● **WHAT THE EXERCISE ASKS**: Could you repeat the records below exactly, without the pictures?

>>>

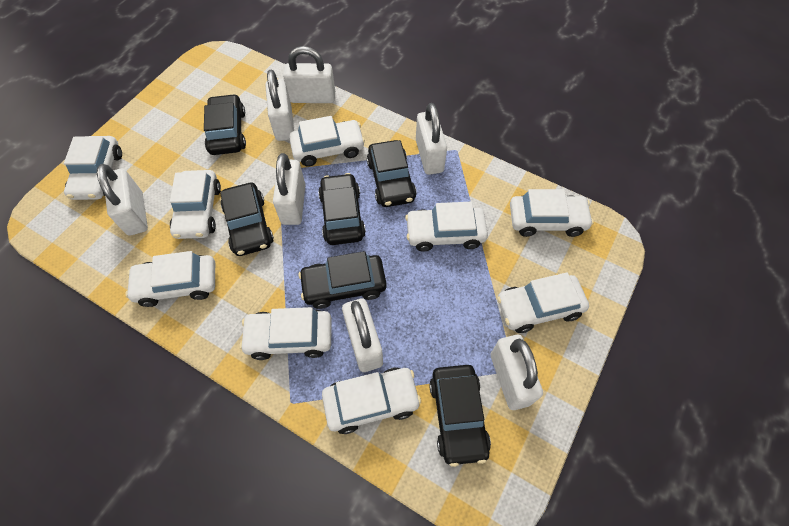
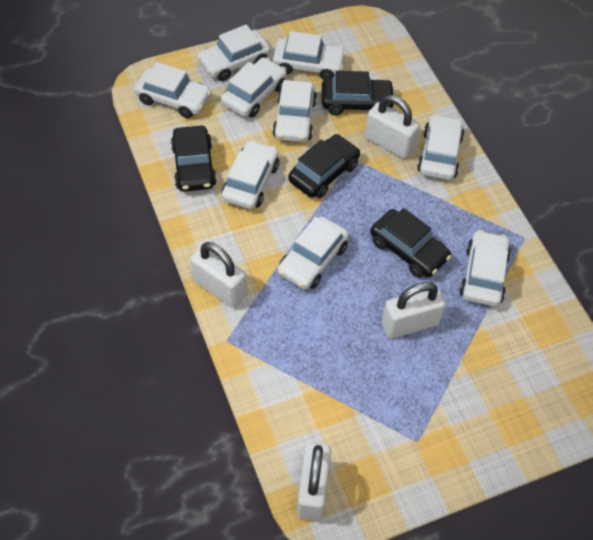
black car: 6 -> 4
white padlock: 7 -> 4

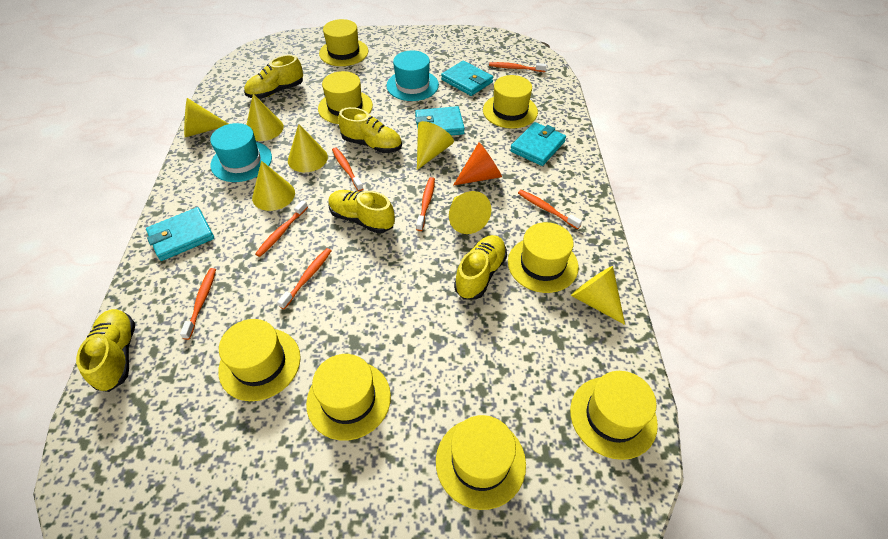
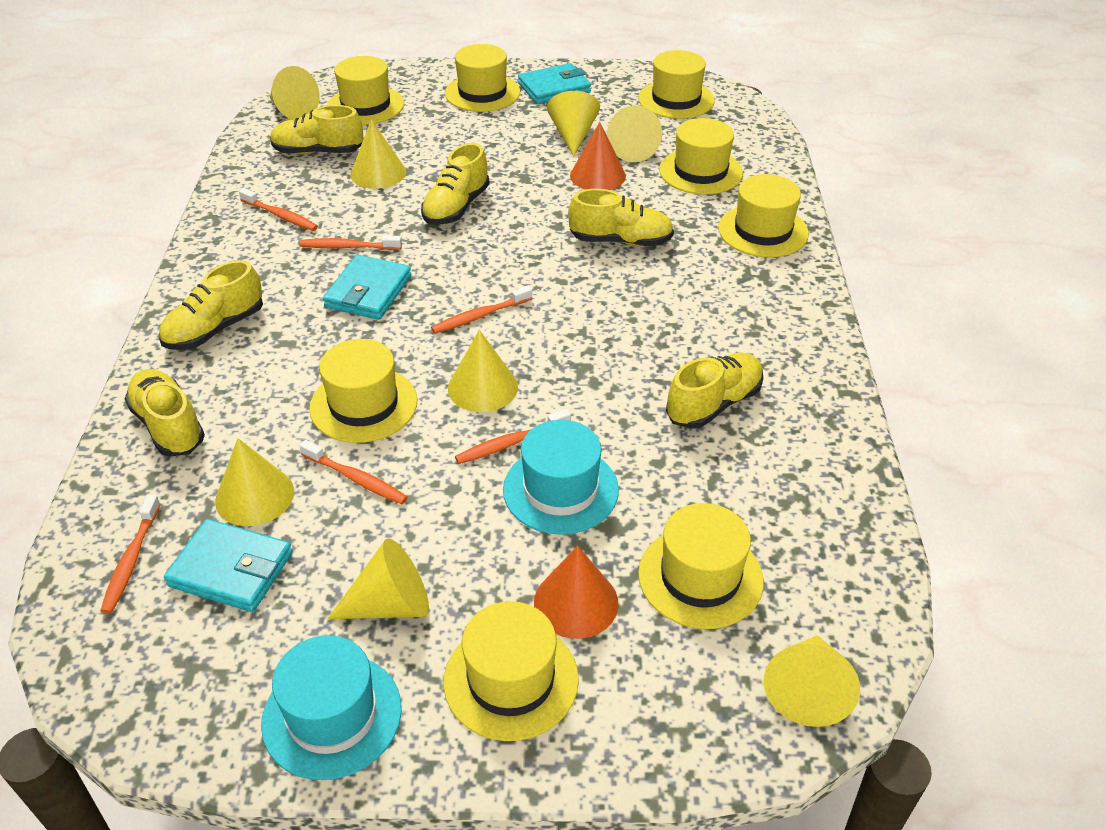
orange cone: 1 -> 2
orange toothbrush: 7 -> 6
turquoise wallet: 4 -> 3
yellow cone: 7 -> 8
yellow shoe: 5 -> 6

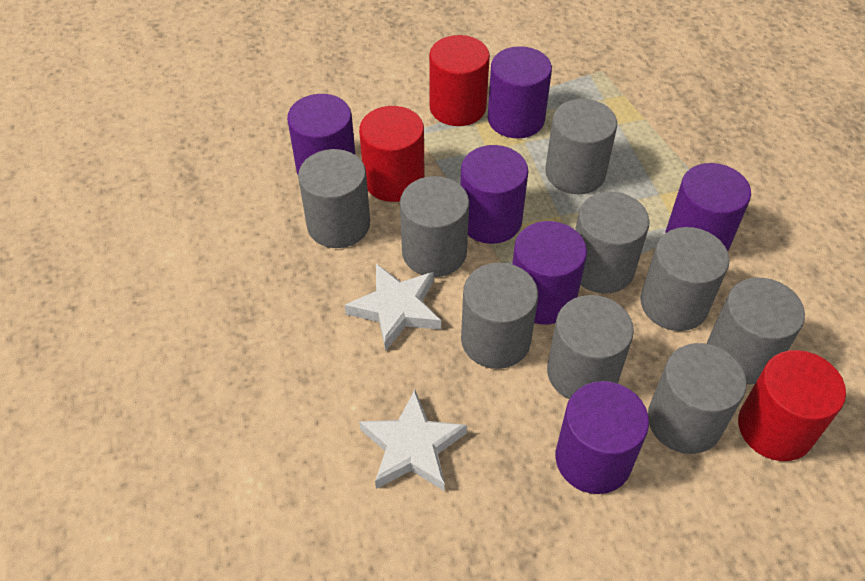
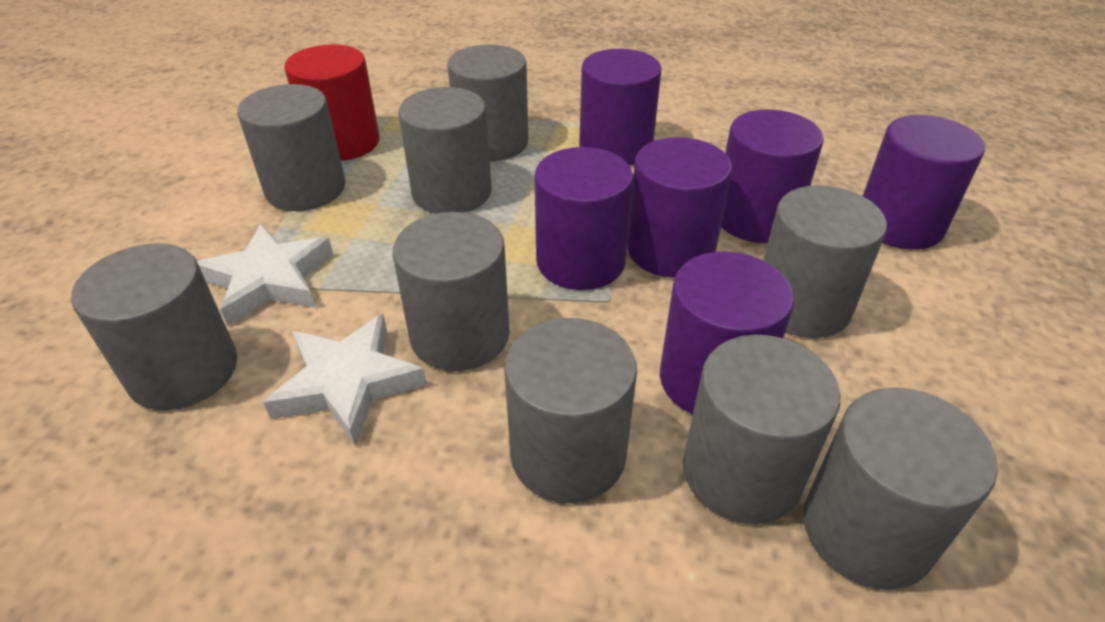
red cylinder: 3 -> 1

<<<

● **PROBLEM SOLUTION**:
black car: 6 -> 4
white padlock: 7 -> 4

orange cone: 1 -> 2
orange toothbrush: 7 -> 6
turquoise wallet: 4 -> 3
yellow cone: 7 -> 8
yellow shoe: 5 -> 6

red cylinder: 3 -> 1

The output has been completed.